### What to do
Could you filter the records below and keep only the lines with the word "camera"?

* * * *

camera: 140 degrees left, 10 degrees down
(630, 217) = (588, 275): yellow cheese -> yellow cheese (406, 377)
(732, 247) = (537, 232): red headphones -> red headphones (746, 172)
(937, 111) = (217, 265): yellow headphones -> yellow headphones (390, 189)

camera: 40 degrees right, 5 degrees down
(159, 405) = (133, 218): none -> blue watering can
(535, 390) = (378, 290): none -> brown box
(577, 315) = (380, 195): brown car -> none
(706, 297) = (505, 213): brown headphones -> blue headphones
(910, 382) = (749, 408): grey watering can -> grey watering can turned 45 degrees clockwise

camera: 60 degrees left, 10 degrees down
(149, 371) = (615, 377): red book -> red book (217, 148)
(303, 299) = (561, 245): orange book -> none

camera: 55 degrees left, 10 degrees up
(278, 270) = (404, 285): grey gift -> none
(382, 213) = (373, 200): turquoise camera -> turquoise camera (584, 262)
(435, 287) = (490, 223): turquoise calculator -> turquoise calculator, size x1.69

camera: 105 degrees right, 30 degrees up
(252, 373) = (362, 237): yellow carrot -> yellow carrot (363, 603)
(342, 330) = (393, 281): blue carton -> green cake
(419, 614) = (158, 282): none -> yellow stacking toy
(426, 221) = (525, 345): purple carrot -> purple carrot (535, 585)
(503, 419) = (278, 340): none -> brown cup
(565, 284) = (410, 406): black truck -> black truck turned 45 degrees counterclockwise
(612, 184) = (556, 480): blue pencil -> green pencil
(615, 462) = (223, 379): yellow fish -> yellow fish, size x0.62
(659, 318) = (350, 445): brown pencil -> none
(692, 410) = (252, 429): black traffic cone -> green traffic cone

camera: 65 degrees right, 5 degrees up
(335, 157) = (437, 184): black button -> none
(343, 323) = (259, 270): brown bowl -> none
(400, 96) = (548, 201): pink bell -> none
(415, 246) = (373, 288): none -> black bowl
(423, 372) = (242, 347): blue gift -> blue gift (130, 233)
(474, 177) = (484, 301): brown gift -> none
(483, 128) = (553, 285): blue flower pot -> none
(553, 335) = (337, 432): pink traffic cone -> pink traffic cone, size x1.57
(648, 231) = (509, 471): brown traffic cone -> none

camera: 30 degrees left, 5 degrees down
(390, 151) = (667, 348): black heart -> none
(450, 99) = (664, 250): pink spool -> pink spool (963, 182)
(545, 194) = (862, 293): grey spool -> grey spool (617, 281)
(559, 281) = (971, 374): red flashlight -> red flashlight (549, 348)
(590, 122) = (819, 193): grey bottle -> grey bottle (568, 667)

* * * *

### Your solution
camera: 140 degrees left, 10 degrees down
camera: 40 degrees right, 5 degrees down
camera: 60 degrees left, 10 degrees down
camera: 55 degrees left, 10 degrees up
(382, 213) = (373, 200): turquoise camera -> turquoise camera (584, 262)
camera: 105 degrees right, 30 degrees up
camera: 65 degrees right, 5 degrees up
camera: 30 degrees left, 5 degrees down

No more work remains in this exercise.